(Change detection data)

#####

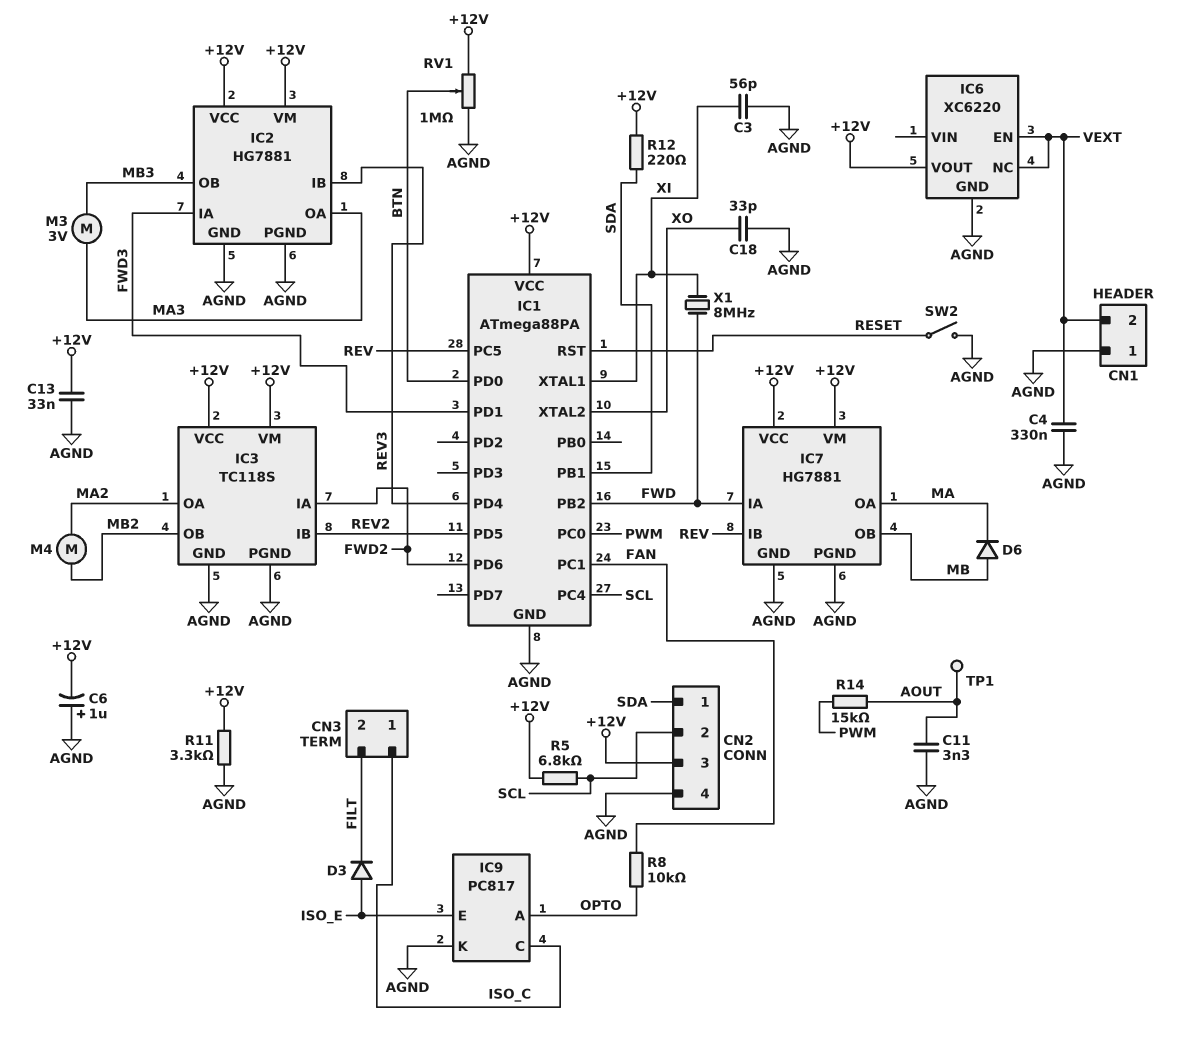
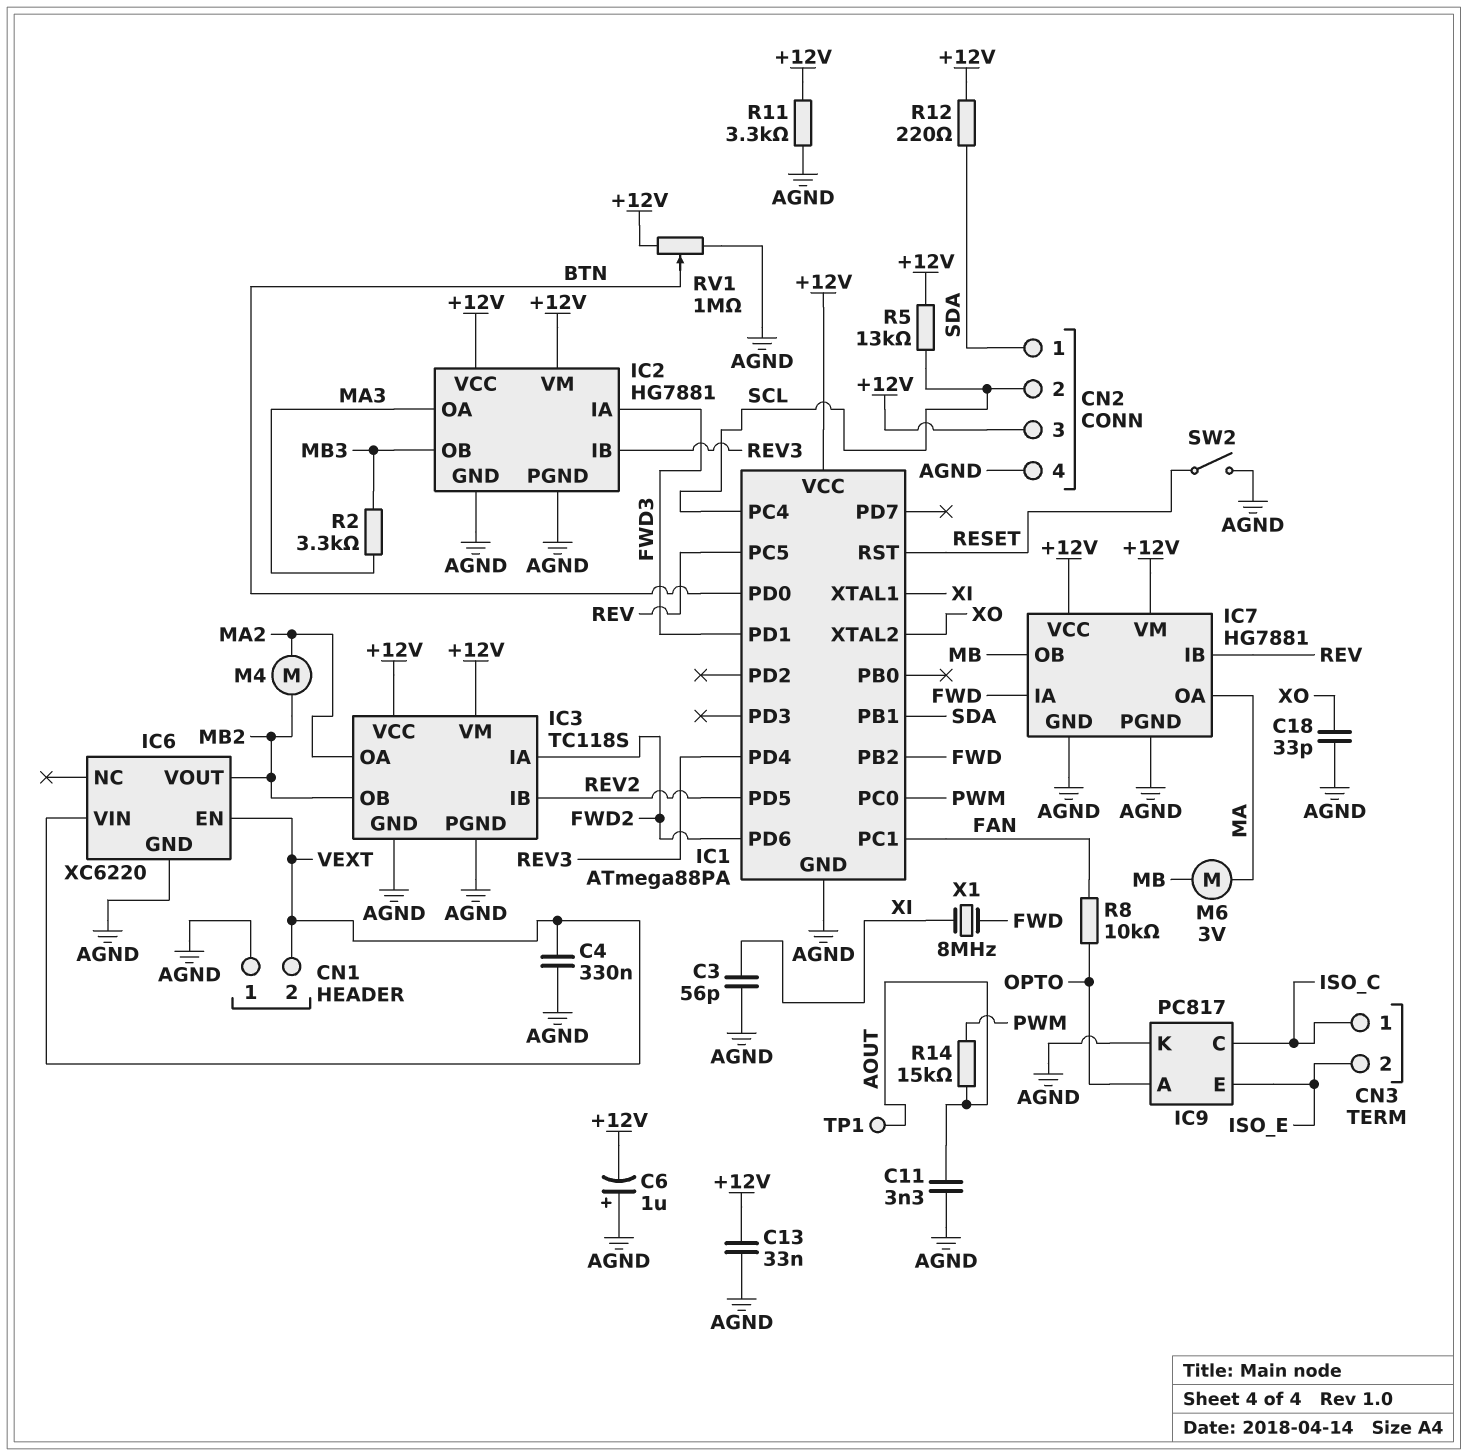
CN3 pin 2: FILT -> ISO_E
D3: diode (A ISO_E, K FILT) -> none
D6: diode (A MB, K MA) -> none
IC6 pin NC: VEXT -> none
IC6 pin VIN: none -> VEXT
IC6 pin VOUT: +12V -> MB2
M3: motor 3V (MA3, MB3) -> none
M6: none -> motor 3V (MA, MB)
R2: none -> 3.3k (MA3, MB3)
R5: 6.8k (+12V, SCL) -> 13k (+12V, SCL)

#####

■ **Goal of the exercise**: Final part of the records: return the line that contains "M6: none -> motor 3V (MA, MB)" and every line after it, exactly, with no other lines added.

■ **Task solution**:
M6: none -> motor 3V (MA, MB)
R2: none -> 3.3k (MA3, MB3)
R5: 6.8k (+12V, SCL) -> 13k (+12V, SCL)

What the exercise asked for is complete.